**Directions:** The line with "green diamond at (121, 230): moved 3 px down" and each line following it, up to the final line of the data, should be set down exactly; pictures stay out.

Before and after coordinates
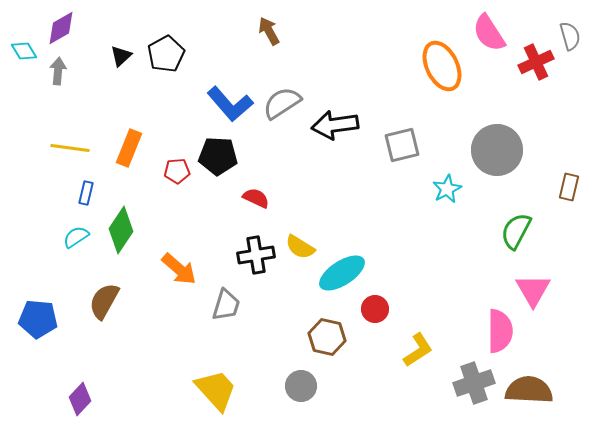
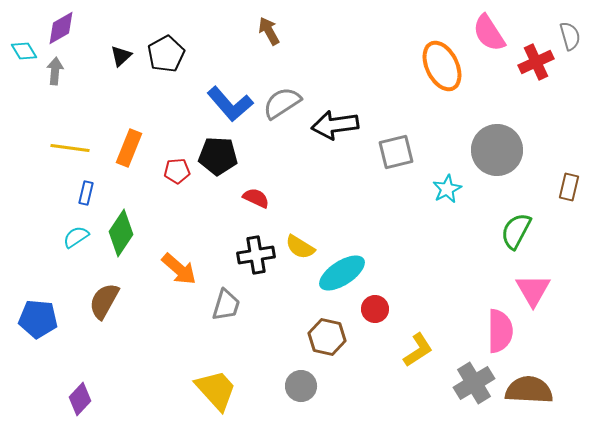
gray arrow at (58, 71): moved 3 px left
gray square at (402, 145): moved 6 px left, 7 px down
green diamond at (121, 230): moved 3 px down
gray cross at (474, 383): rotated 12 degrees counterclockwise
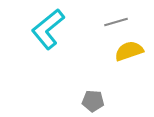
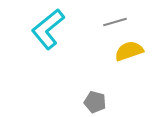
gray line: moved 1 px left
gray pentagon: moved 2 px right, 1 px down; rotated 10 degrees clockwise
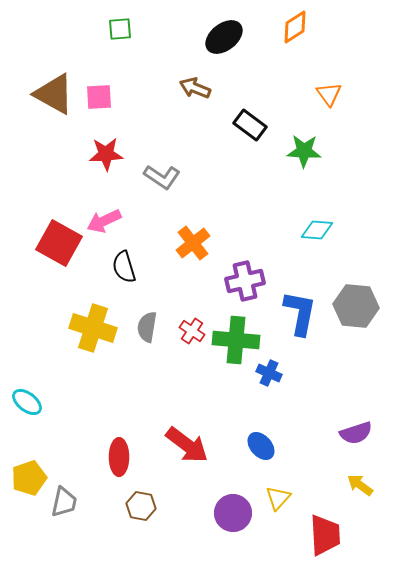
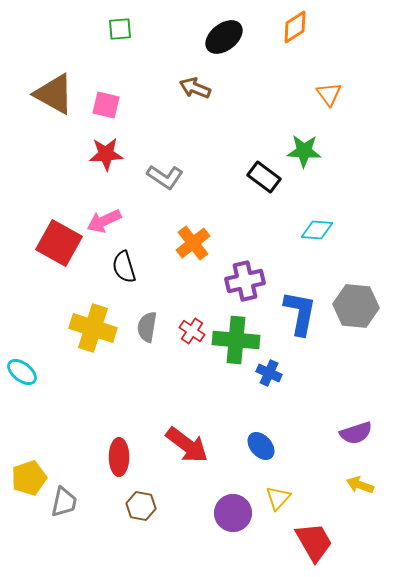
pink square: moved 7 px right, 8 px down; rotated 16 degrees clockwise
black rectangle: moved 14 px right, 52 px down
gray L-shape: moved 3 px right
cyan ellipse: moved 5 px left, 30 px up
yellow arrow: rotated 16 degrees counterclockwise
red trapezoid: moved 11 px left, 7 px down; rotated 27 degrees counterclockwise
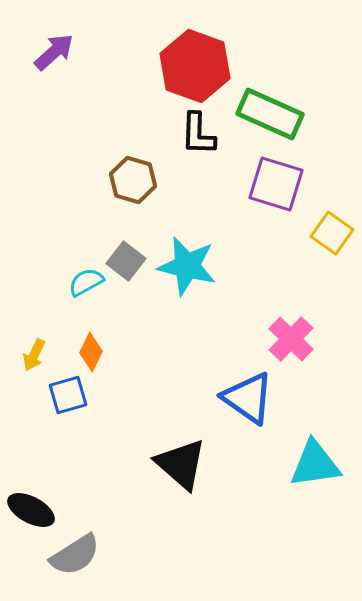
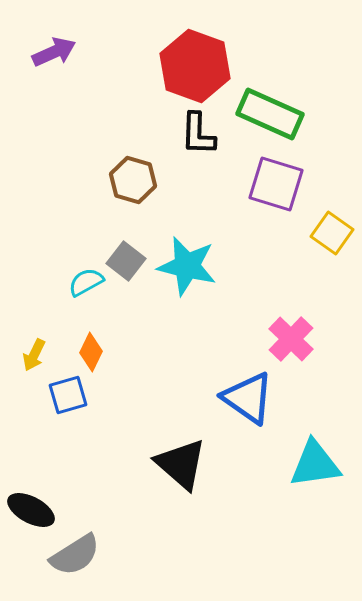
purple arrow: rotated 18 degrees clockwise
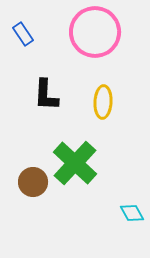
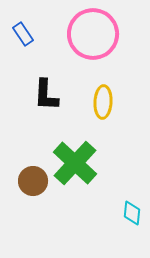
pink circle: moved 2 px left, 2 px down
brown circle: moved 1 px up
cyan diamond: rotated 35 degrees clockwise
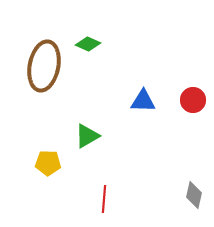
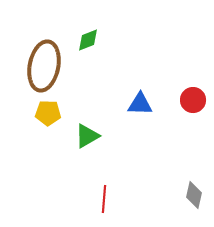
green diamond: moved 4 px up; rotated 45 degrees counterclockwise
blue triangle: moved 3 px left, 3 px down
yellow pentagon: moved 50 px up
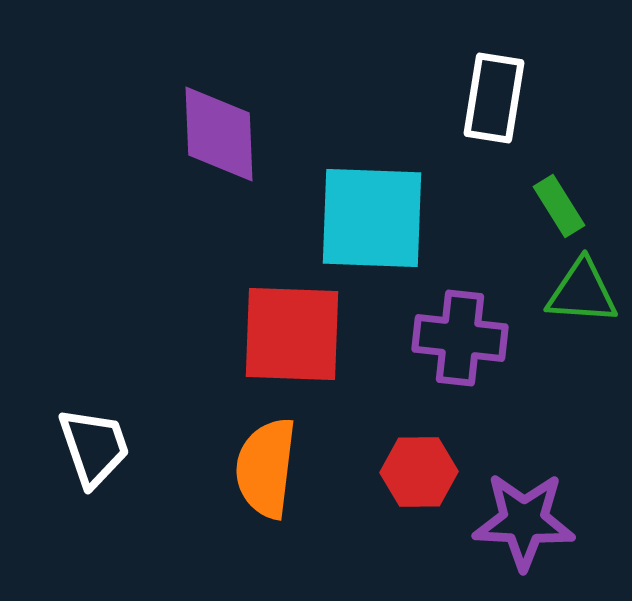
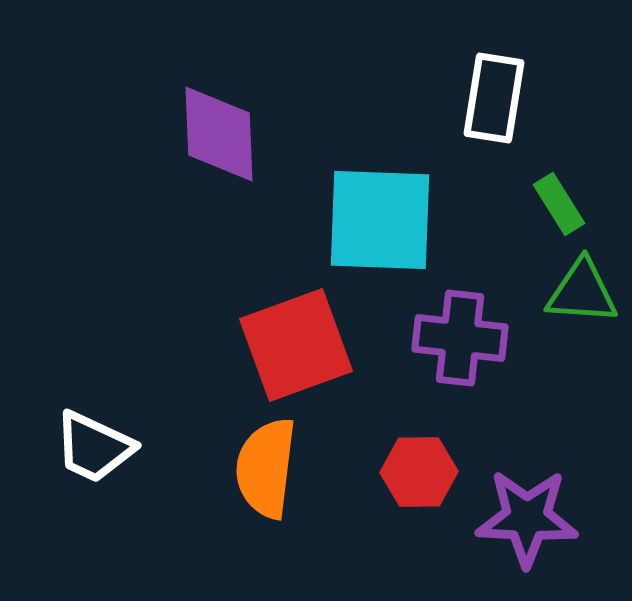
green rectangle: moved 2 px up
cyan square: moved 8 px right, 2 px down
red square: moved 4 px right, 11 px down; rotated 22 degrees counterclockwise
white trapezoid: rotated 134 degrees clockwise
purple star: moved 3 px right, 3 px up
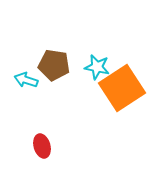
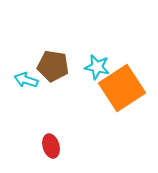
brown pentagon: moved 1 px left, 1 px down
red ellipse: moved 9 px right
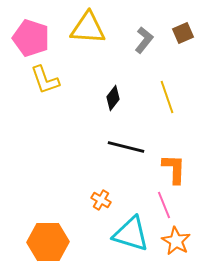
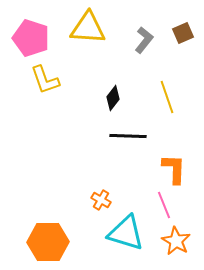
black line: moved 2 px right, 11 px up; rotated 12 degrees counterclockwise
cyan triangle: moved 5 px left, 1 px up
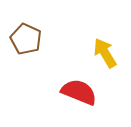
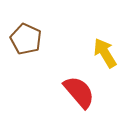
red semicircle: rotated 27 degrees clockwise
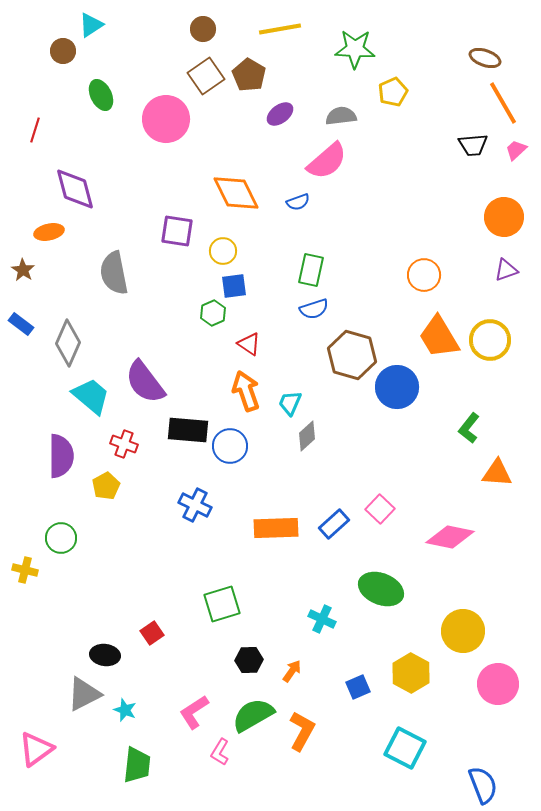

**Expected answer:**
green diamond at (121, 230): moved 3 px down
gray cross at (474, 383): rotated 12 degrees counterclockwise
gray line: moved 1 px left
gray pentagon: moved 2 px right, 1 px down; rotated 10 degrees clockwise
pink square: moved 7 px right, 8 px down; rotated 16 degrees clockwise
black rectangle: moved 14 px right, 52 px down
gray L-shape: moved 3 px right
cyan ellipse: moved 5 px left, 30 px up
yellow arrow: rotated 16 degrees counterclockwise
red trapezoid: moved 11 px left, 7 px down; rotated 27 degrees counterclockwise
purple arrow: rotated 18 degrees clockwise
pink circle: moved 2 px left, 2 px down
brown circle: moved 1 px up
cyan diamond: rotated 35 degrees clockwise
green diamond: moved 4 px up; rotated 45 degrees counterclockwise
blue triangle: moved 3 px left, 3 px down
yellow pentagon: moved 50 px up
green rectangle: moved 2 px up
cyan square: moved 8 px right, 2 px down
red square: moved 4 px right, 11 px down; rotated 22 degrees counterclockwise
white trapezoid: rotated 134 degrees clockwise
purple star: moved 3 px right, 3 px up
brown pentagon: moved 1 px left, 1 px down
red ellipse: moved 9 px right
black line: moved 2 px right, 11 px up; rotated 12 degrees counterclockwise
cyan triangle: moved 5 px left, 1 px up
red semicircle: rotated 27 degrees clockwise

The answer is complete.